* [Work to be completed] Copy every line of the records below word for word, leaving out the pictures.

* [Information shown]
— Start —
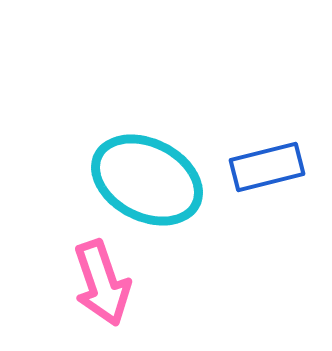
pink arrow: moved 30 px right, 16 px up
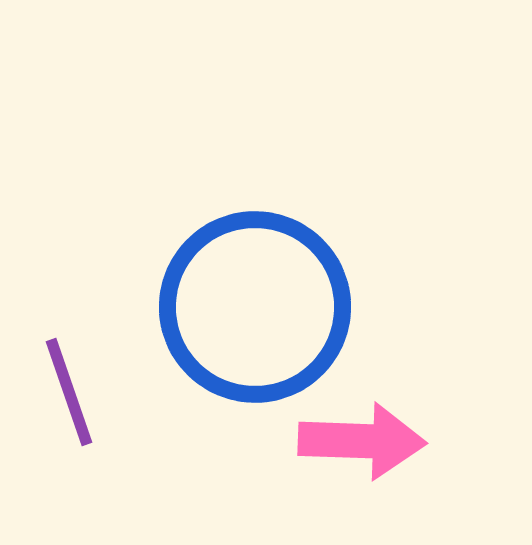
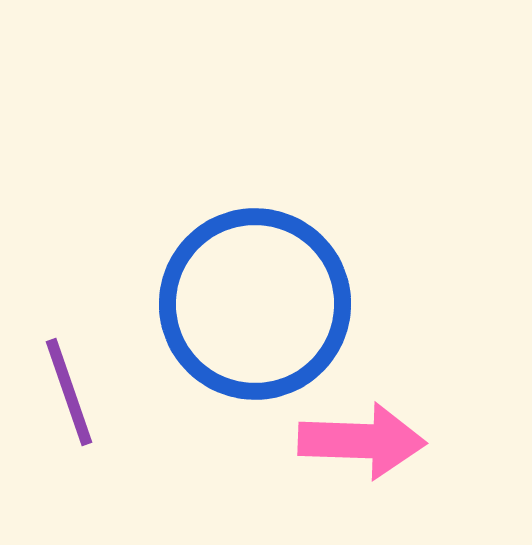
blue circle: moved 3 px up
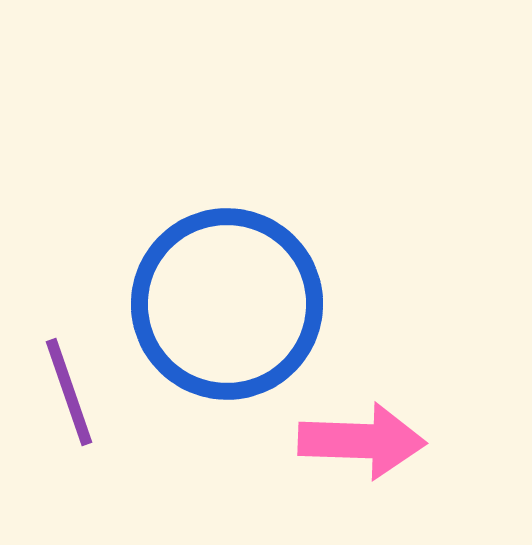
blue circle: moved 28 px left
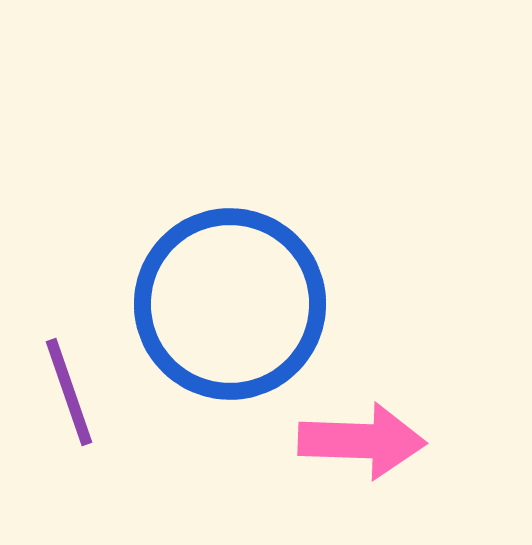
blue circle: moved 3 px right
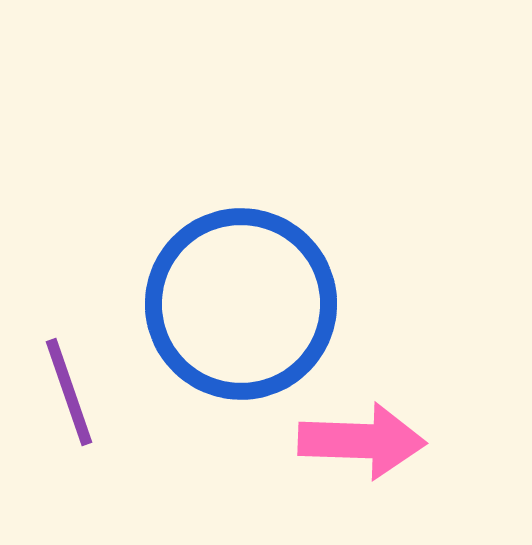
blue circle: moved 11 px right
— End —
* [Finished task]
pink arrow: moved 30 px right, 16 px up
blue circle: moved 3 px up
blue circle: moved 28 px left
blue circle: moved 3 px right
blue circle: moved 11 px right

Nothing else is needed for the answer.